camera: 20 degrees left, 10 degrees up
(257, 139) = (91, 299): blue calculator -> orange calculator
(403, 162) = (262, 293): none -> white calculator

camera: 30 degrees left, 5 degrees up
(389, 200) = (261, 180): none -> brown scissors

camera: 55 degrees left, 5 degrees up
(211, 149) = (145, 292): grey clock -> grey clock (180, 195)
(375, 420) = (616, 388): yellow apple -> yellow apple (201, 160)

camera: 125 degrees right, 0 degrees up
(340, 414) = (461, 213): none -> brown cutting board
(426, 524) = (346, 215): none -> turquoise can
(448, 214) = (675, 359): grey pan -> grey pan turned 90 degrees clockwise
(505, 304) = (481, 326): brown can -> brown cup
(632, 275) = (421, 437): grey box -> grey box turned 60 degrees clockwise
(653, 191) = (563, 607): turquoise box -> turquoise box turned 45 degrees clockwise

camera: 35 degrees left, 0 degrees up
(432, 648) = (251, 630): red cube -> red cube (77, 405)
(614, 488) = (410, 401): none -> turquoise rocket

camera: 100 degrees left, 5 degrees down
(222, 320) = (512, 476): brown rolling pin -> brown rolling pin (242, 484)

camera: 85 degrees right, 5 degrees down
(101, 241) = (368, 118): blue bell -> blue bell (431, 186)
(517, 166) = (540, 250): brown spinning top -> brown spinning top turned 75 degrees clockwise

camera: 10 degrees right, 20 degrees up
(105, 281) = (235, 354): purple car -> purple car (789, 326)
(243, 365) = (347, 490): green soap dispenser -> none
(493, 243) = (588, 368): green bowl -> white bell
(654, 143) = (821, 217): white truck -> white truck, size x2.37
##########
Could you repeat every record above exactly as it appears?

- _Answer for the task_:
camera: 20 degrees left, 10 degrees up
(257, 139) = (91, 299): blue calculator -> orange calculator
(403, 162) = (262, 293): none -> white calculator

camera: 30 degrees left, 5 degrees up
(389, 200) = (261, 180): none -> brown scissors

camera: 55 degrees left, 5 degrees up
(211, 149) = (145, 292): grey clock -> grey clock (180, 195)
(375, 420) = (616, 388): yellow apple -> yellow apple (201, 160)

camera: 125 degrees right, 0 degrees up
(340, 414) = (461, 213): none -> brown cutting board
(426, 524) = (346, 215): none -> turquoise can
(448, 214) = (675, 359): grey pan -> grey pan turned 90 degrees clockwise
(505, 304) = (481, 326): brown can -> brown cup
(632, 275) = (421, 437): grey box -> grey box turned 60 degrees clockwise
(653, 191) = (563, 607): turquoise box -> turquoise box turned 45 degrees clockwise

camera: 35 degrees left, 0 degrees up
(432, 648) = (251, 630): red cube -> red cube (77, 405)
(614, 488) = (410, 401): none -> turquoise rocket

camera: 100 degrees left, 5 degrees down
(222, 320) = (512, 476): brown rolling pin -> brown rolling pin (242, 484)

camera: 85 degrees right, 5 degrees down
(101, 241) = (368, 118): blue bell -> blue bell (431, 186)
(517, 166) = (540, 250): brown spinning top -> brown spinning top turned 75 degrees clockwise

camera: 10 degrees right, 20 degrees up
(105, 281) = (235, 354): purple car -> purple car (789, 326)
(243, 365) = (347, 490): green soap dispenser -> none
(493, 243) = (588, 368): green bowl -> white bell
(654, 143) = (821, 217): white truck -> white truck, size x2.37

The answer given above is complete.